Spatial object tracking data
Start of Block
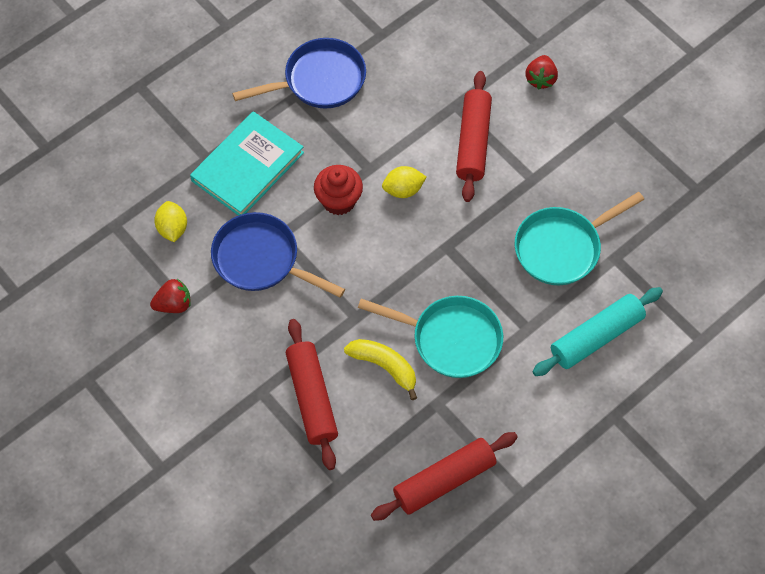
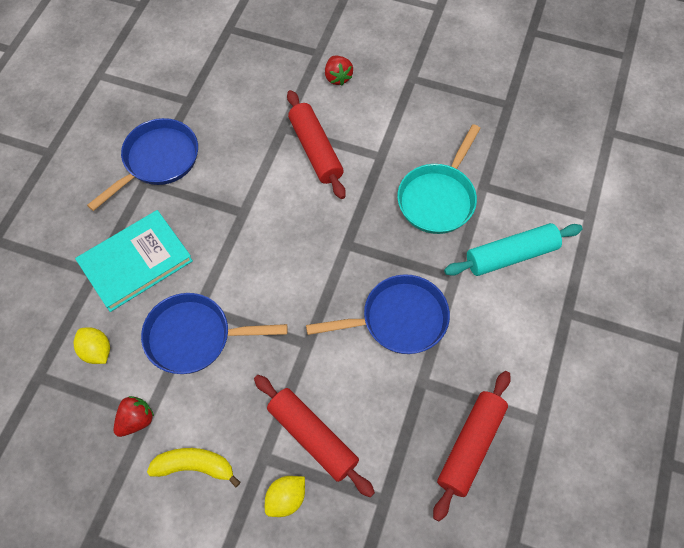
camera: 30 degrees left, 0 degrees up
turquoise book [190,111,304,216] -> turquoise book turned 45 degrees clockwise [75,210,193,312]
red cupcake [314,165,363,215] -> none
yellow banana [344,339,417,400] -> yellow banana moved to [147,448,241,487]
turquoise pan [358,296,503,378] -> blue pan [306,274,450,354]
yellow lemon [382,166,426,198] -> yellow lemon moved to [265,476,305,517]
turquoise rolling pin [532,287,663,376] -> turquoise rolling pin turned 45 degrees clockwise [444,223,583,276]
End of Block
Task details:
Write out the lines above exactly, but only from the one containing "red cupcake [314,165,363,215] -> none" through the last one.

Response below:
red cupcake [314,165,363,215] -> none
yellow banana [344,339,417,400] -> yellow banana moved to [147,448,241,487]
turquoise pan [358,296,503,378] -> blue pan [306,274,450,354]
yellow lemon [382,166,426,198] -> yellow lemon moved to [265,476,305,517]
turquoise rolling pin [532,287,663,376] -> turquoise rolling pin turned 45 degrees clockwise [444,223,583,276]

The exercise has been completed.